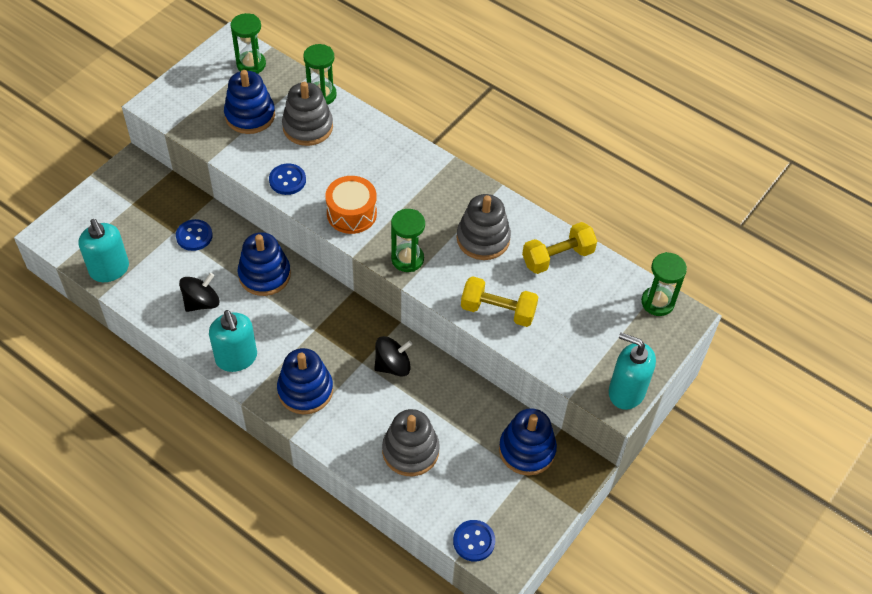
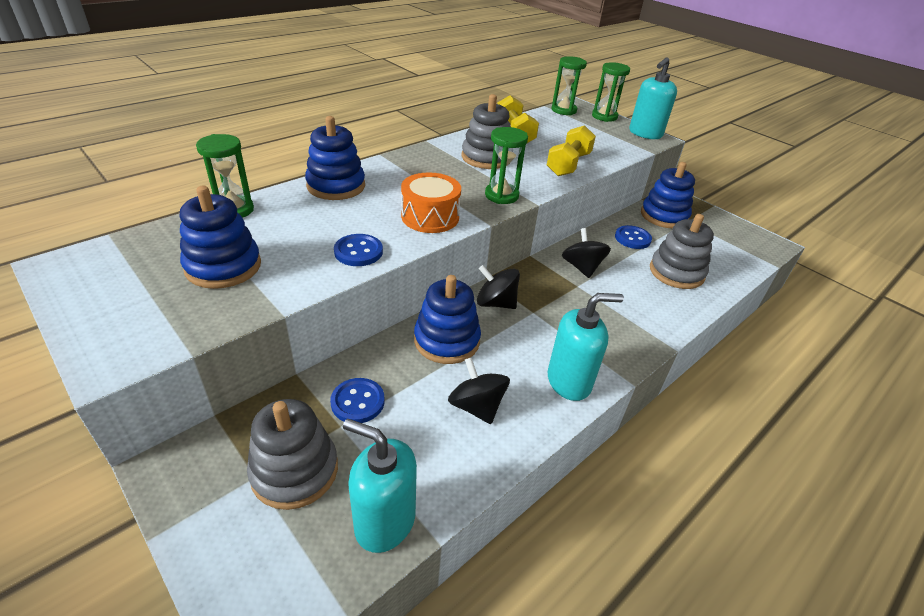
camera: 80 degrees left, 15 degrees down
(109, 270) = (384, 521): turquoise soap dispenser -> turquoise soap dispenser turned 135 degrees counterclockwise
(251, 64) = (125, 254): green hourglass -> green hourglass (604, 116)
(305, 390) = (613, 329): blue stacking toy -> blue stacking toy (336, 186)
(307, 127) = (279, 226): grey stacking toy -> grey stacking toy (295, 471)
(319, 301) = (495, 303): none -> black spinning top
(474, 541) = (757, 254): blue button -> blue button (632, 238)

:::

What you should do |
No images belong in the copy. Transcribe every record exactly.

Answer to this task |
camera: 80 degrees left, 15 degrees down
(109, 270) = (384, 521): turquoise soap dispenser -> turquoise soap dispenser turned 135 degrees counterclockwise
(251, 64) = (125, 254): green hourglass -> green hourglass (604, 116)
(305, 390) = (613, 329): blue stacking toy -> blue stacking toy (336, 186)
(307, 127) = (279, 226): grey stacking toy -> grey stacking toy (295, 471)
(319, 301) = (495, 303): none -> black spinning top
(474, 541) = (757, 254): blue button -> blue button (632, 238)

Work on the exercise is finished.